Data for analysis:
□ □ □ □
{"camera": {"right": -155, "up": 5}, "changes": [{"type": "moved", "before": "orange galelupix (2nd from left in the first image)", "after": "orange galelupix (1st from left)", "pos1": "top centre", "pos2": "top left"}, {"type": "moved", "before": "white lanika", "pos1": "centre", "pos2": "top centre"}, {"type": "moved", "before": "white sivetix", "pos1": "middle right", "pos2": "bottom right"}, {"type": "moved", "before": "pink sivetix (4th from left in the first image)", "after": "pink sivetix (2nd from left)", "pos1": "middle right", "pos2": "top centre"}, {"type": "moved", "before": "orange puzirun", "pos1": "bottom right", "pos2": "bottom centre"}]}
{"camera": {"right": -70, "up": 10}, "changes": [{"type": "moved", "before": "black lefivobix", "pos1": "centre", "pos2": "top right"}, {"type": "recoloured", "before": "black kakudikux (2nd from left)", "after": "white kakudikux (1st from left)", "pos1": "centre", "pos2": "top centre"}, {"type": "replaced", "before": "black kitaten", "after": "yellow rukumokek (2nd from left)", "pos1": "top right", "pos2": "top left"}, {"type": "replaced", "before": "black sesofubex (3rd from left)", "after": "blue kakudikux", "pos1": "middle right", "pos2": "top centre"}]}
□ □ □ □
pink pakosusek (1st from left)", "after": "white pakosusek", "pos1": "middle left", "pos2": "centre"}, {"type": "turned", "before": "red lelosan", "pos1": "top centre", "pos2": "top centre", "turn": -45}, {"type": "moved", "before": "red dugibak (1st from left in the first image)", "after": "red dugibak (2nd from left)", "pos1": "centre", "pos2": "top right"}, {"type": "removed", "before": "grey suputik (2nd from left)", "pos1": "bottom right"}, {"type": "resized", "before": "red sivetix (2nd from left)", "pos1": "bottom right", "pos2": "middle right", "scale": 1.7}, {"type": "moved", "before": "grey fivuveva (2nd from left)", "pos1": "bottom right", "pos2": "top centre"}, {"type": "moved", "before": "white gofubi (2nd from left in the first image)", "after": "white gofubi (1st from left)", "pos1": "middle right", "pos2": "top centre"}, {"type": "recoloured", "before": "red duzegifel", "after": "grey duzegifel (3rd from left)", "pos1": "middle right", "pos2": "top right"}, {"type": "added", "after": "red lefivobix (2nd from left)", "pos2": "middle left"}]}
□ □ □ □
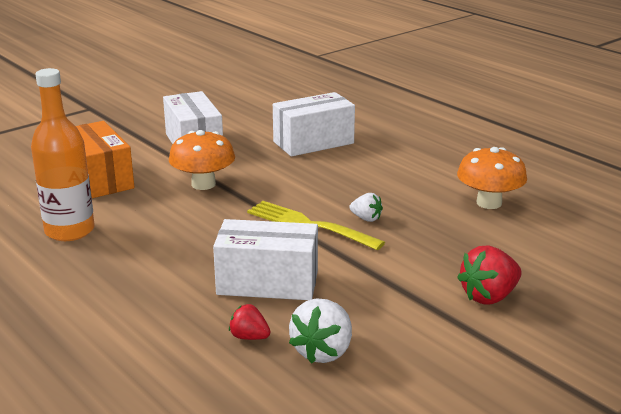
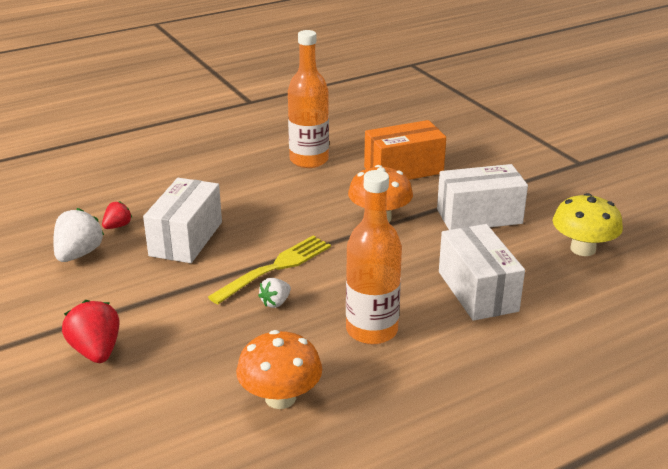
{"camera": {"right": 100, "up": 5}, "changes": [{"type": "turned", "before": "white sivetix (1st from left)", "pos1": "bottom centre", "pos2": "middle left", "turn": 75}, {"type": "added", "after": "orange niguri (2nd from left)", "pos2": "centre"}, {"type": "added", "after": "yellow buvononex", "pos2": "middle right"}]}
□ □ □ □
What you need to do: Copy out, word for word, the part of the entries above that begins at the line with "galelupix (2nd from" and ends at the line with "kakudikux (2nd from", including both.

Solution:
{"camera": {"right": -155, "up": 5}, "changes": [{"type": "moved", "before": "orange galelupix (2nd from left in the first image)", "after": "orange galelupix (1st from left)", "pos1": "top centre", "pos2": "top left"}, {"type": "moved", "before": "white lanika", "pos1": "centre", "pos2": "top centre"}, {"type": "moved", "before": "white sivetix", "pos1": "middle right", "pos2": "bottom right"}, {"type": "moved", "before": "pink sivetix (4th from left in the first image)", "after": "pink sivetix (2nd from left)", "pos1": "middle right", "pos2": "top centre"}, {"type": "moved", "before": "orange puzirun", "pos1": "bottom right", "pos2": "bottom centre"}]}
{"camera": {"right": -70, "up": 10}, "changes": [{"type": "moved", "before": "black lefivobix", "pos1": "centre", "pos2": "top right"}, {"type": "recoloured", "before": "black kakudikux (2nd from left)", "after": "white kakudikux (1st from left)", "pos1": "centre", "pos2": "top centre"}, {"type": "replaced", "before": "black kitaten", "after": "yellow rukumokek (2nd from left)", "pos1": "top right", "pos2": "top left"}, {"type": "replaced", "before": "black sesofubex (3rd from left)", "after": "blue kakudikux", "pos1": "middle right", "pos2": "top centre"}]}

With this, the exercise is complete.